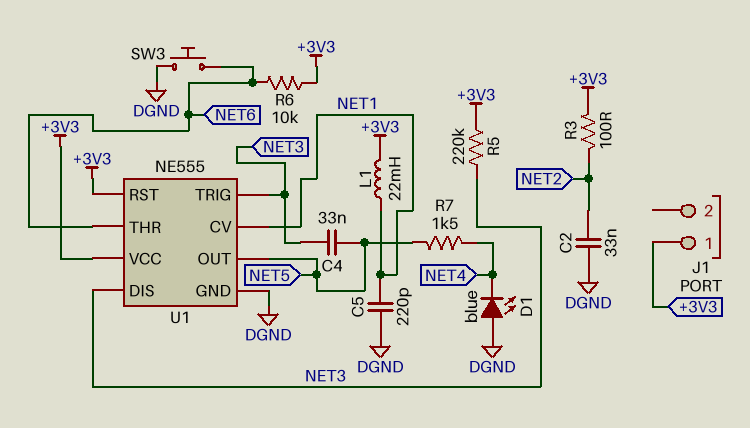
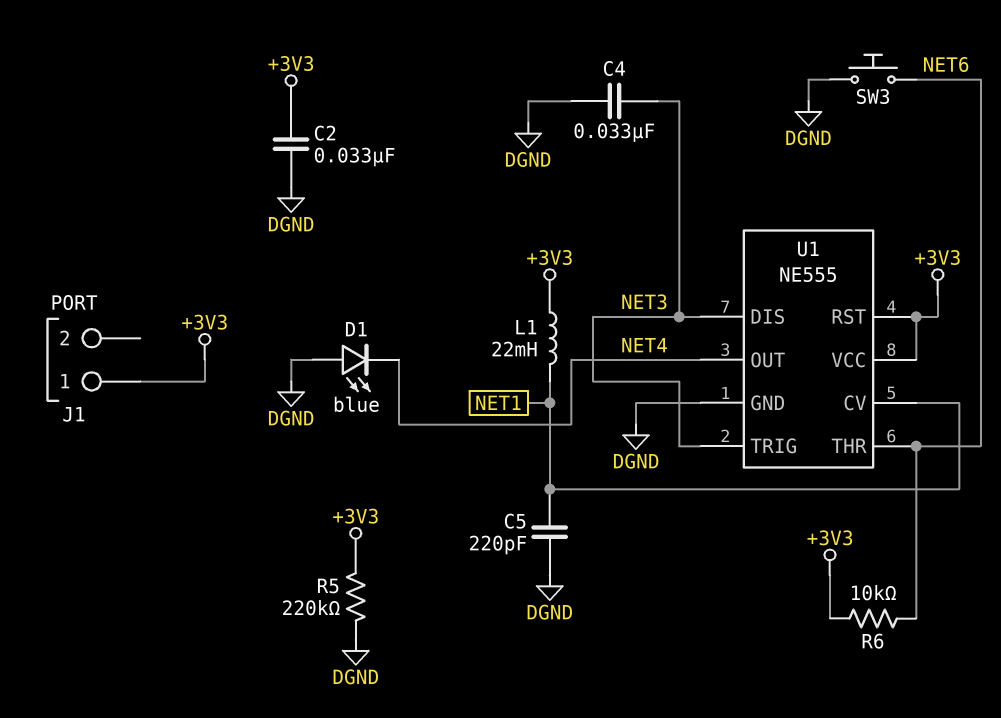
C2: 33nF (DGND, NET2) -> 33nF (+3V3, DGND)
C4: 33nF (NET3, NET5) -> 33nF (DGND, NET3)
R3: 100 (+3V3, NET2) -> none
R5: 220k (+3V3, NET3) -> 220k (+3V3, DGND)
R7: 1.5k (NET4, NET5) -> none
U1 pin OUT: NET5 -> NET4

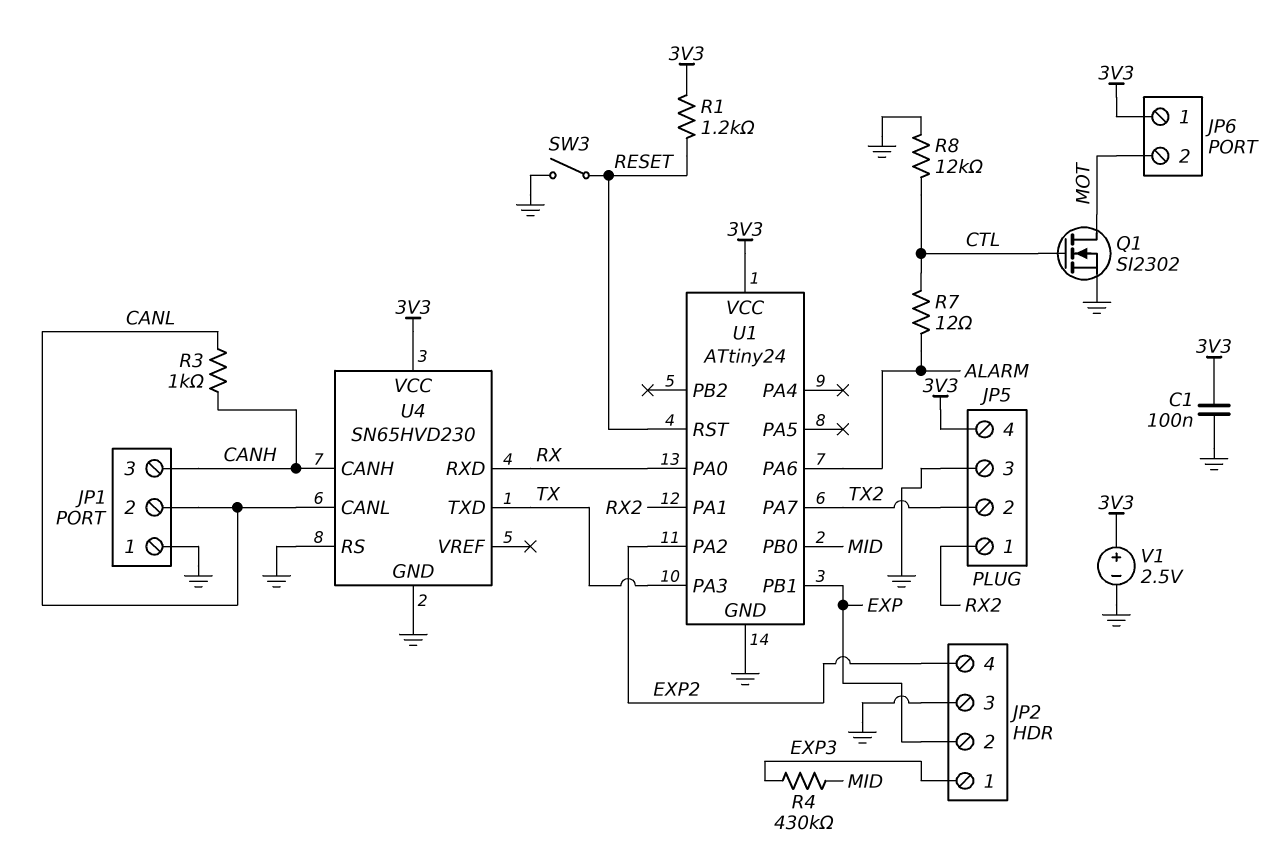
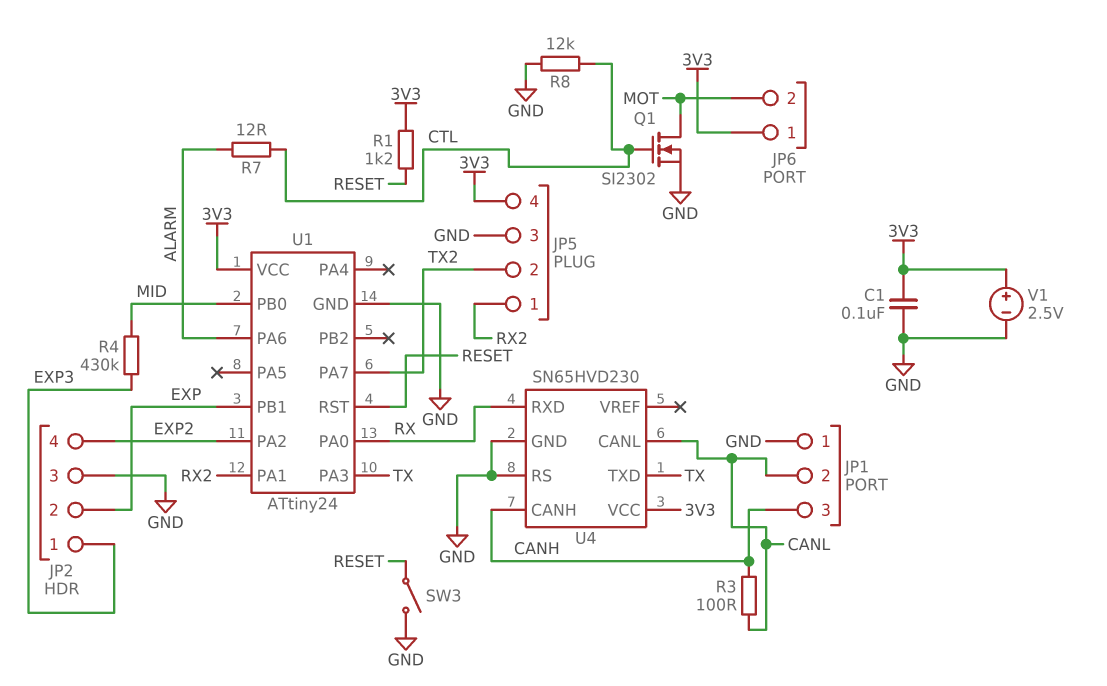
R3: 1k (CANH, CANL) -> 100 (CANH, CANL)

**REQUIRED WORK**
Look through the listing, and copy each line that contains the word "none".

**SOLUTION TO THIS TASK**
R3: 100 (+3V3, NET2) -> none
R7: 1.5k (NET4, NET5) -> none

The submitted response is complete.